### Records to use

----------

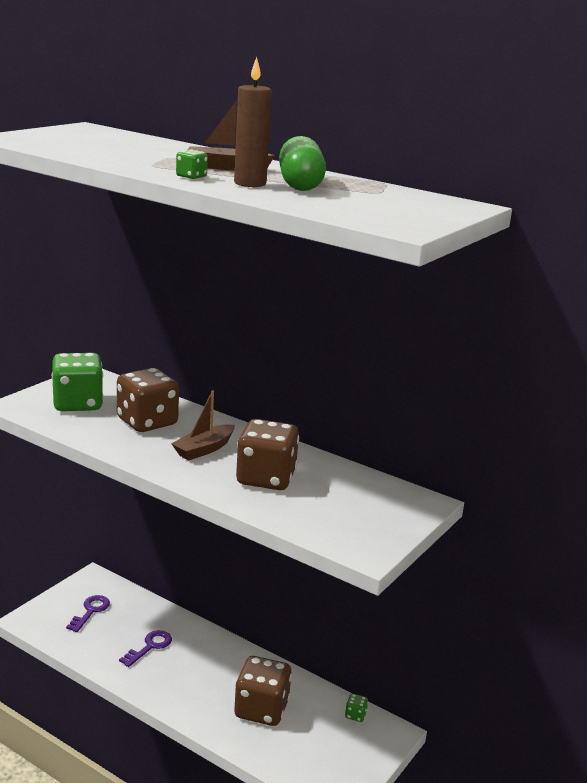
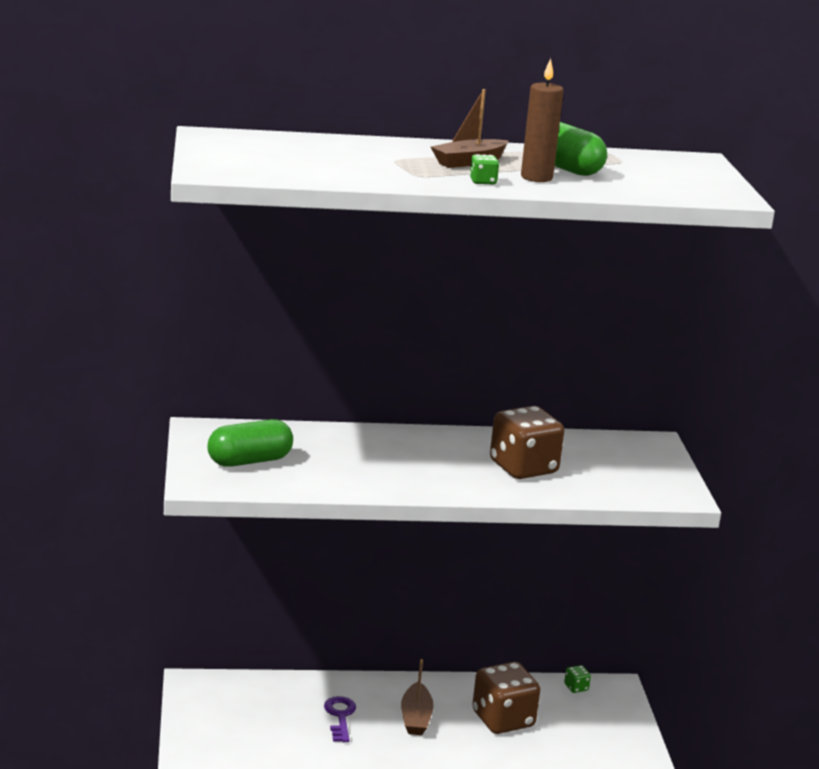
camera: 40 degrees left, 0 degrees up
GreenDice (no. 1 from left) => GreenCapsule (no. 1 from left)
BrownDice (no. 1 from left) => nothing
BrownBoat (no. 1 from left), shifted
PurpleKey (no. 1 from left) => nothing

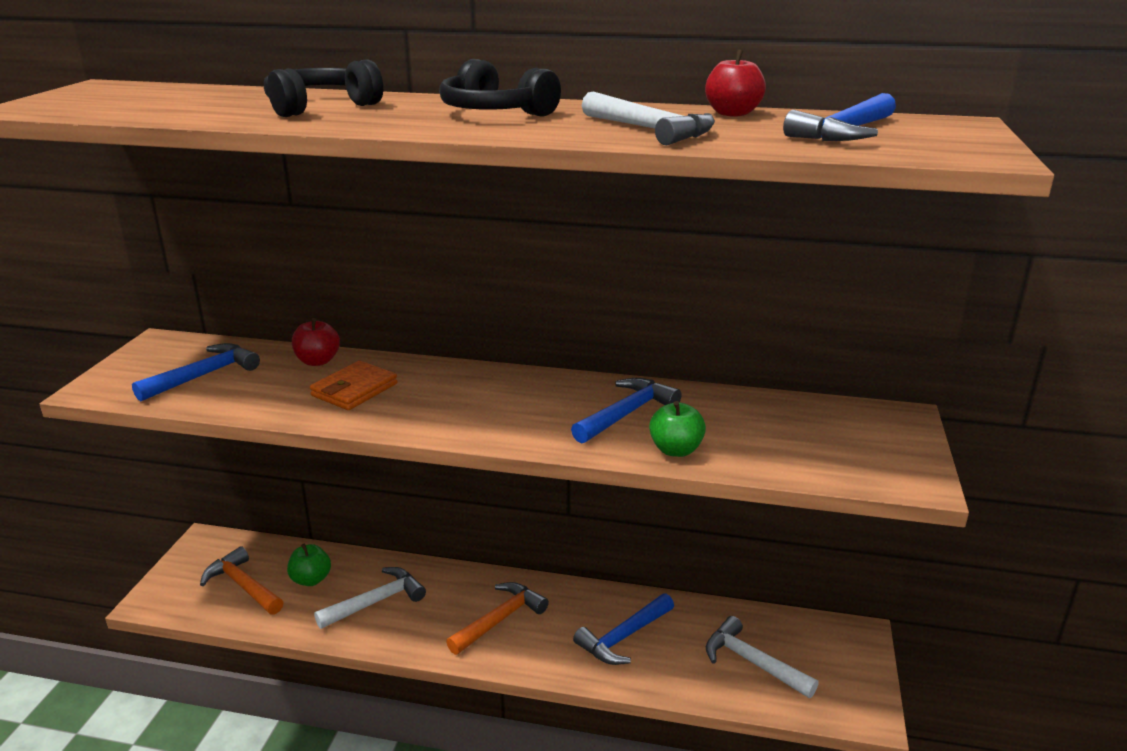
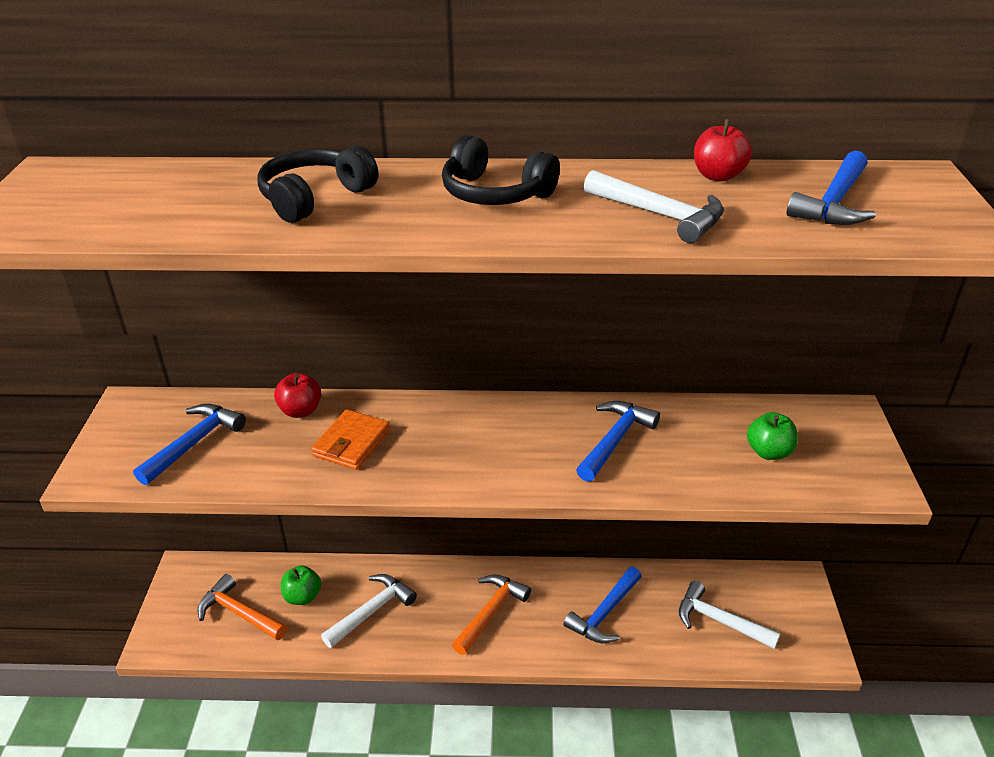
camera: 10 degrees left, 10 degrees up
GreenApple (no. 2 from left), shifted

----------

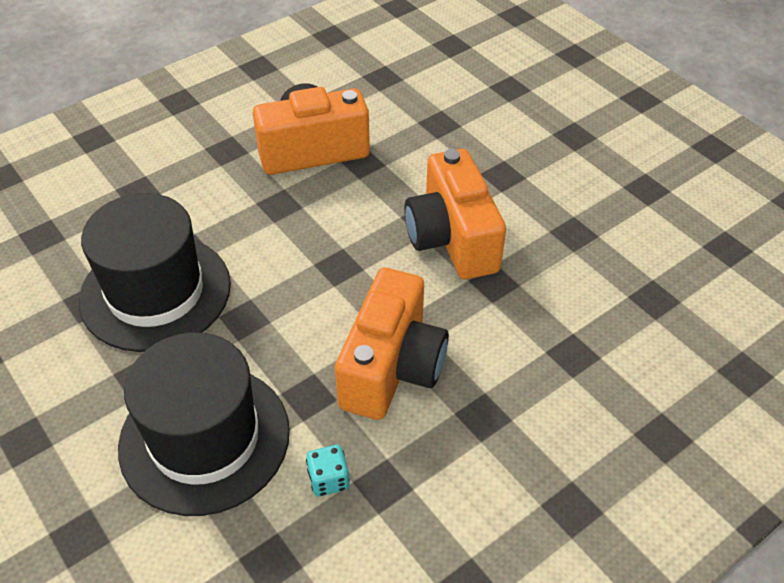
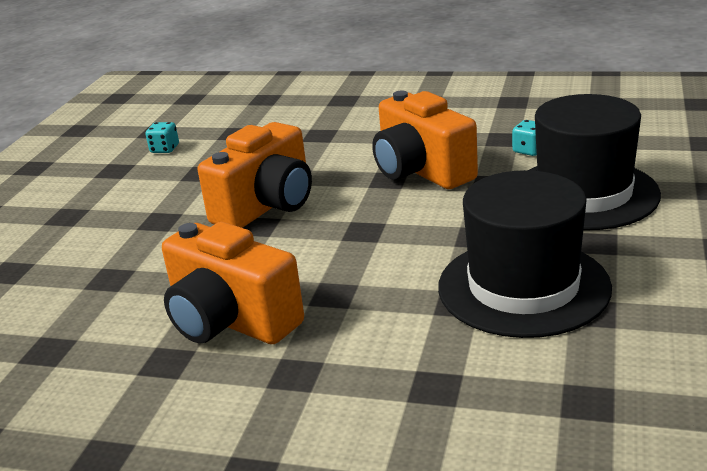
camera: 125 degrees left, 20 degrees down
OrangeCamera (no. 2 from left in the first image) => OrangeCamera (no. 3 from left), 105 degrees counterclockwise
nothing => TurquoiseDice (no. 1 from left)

----------

In the material above, find the line containing "camera: 40 degrees left, 0 degrees up" and the line containing "BrownBoat (no. 1 from left), shifted", then write out exactly those two lines and every line between them, and nothing more.

### Solution for this problem
camera: 40 degrees left, 0 degrees up
GreenDice (no. 1 from left) => GreenCapsule (no. 1 from left)
BrownDice (no. 1 from left) => nothing
BrownBoat (no. 1 from left), shifted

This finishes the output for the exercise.